- _Your instructions_:
Leaving the images aside, transcribe all the data below exactly.

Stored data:

--- START ---

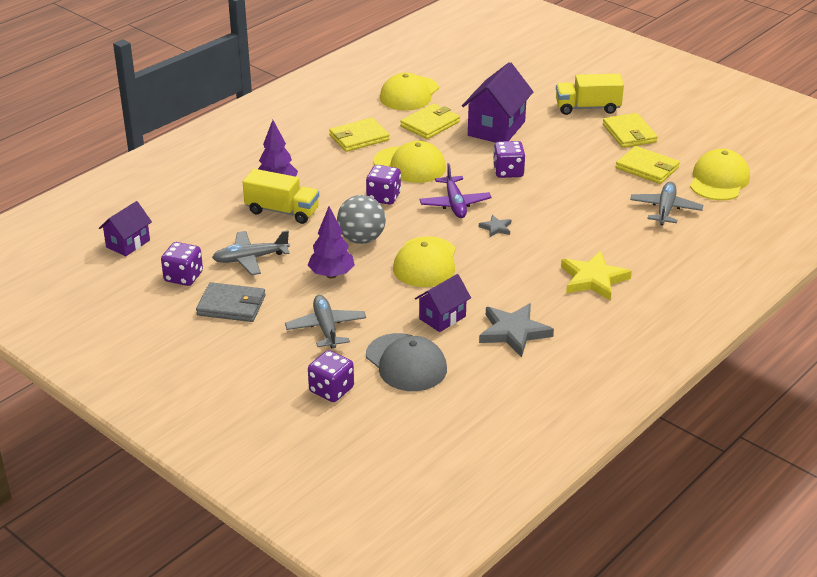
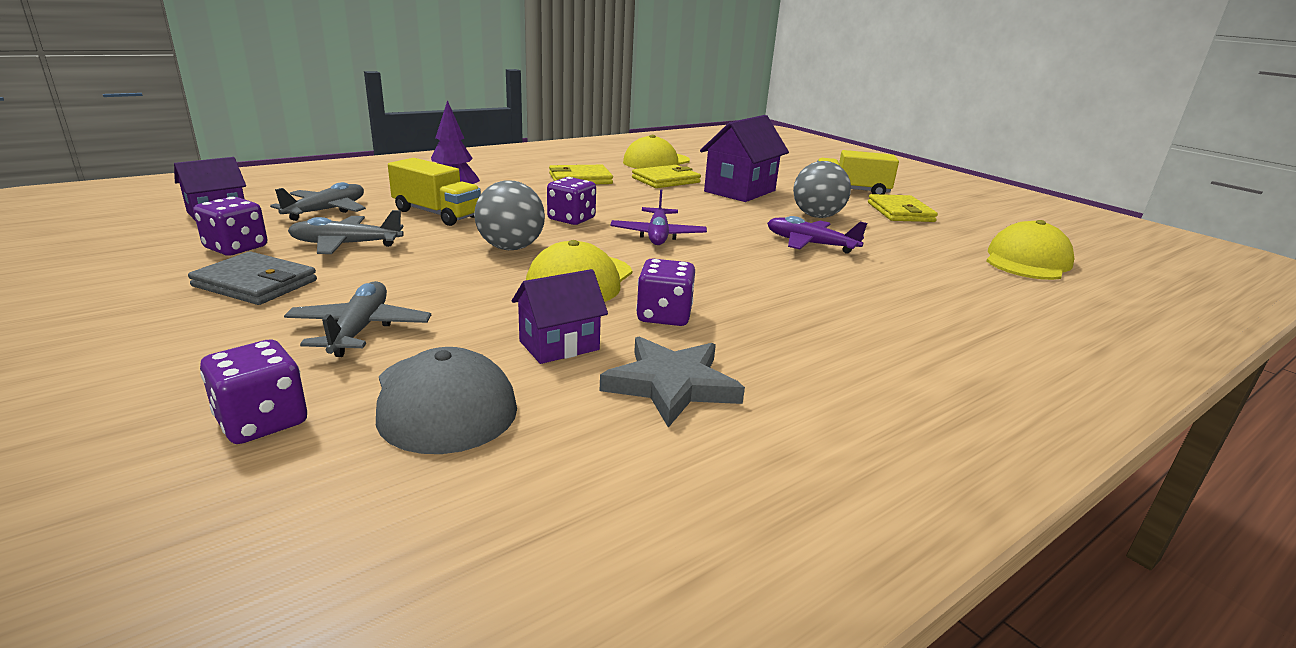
camera: 10 degrees right, 10 degrees down
purple tree [308,206,355,278] -> none
yellow cap [373,141,446,183] -> none
grey star [479,215,511,237] -> none
purple dice [493,141,525,178] -> purple dice moved to [636,258,695,326]
yellow star [561,251,632,300] -> none
yellow wallet [616,146,680,184] -> none
grey plane [630,182,703,225] -> grey plane moved to [270,182,366,221]
none -> purple plane [767,216,867,253]
none -> grey ball [793,161,851,218]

--- END ---

- _Completed task_:
camera: 10 degrees right, 10 degrees down
purple tree [308,206,355,278] -> none
yellow cap [373,141,446,183] -> none
grey star [479,215,511,237] -> none
purple dice [493,141,525,178] -> purple dice moved to [636,258,695,326]
yellow star [561,251,632,300] -> none
yellow wallet [616,146,680,184] -> none
grey plane [630,182,703,225] -> grey plane moved to [270,182,366,221]
none -> purple plane [767,216,867,253]
none -> grey ball [793,161,851,218]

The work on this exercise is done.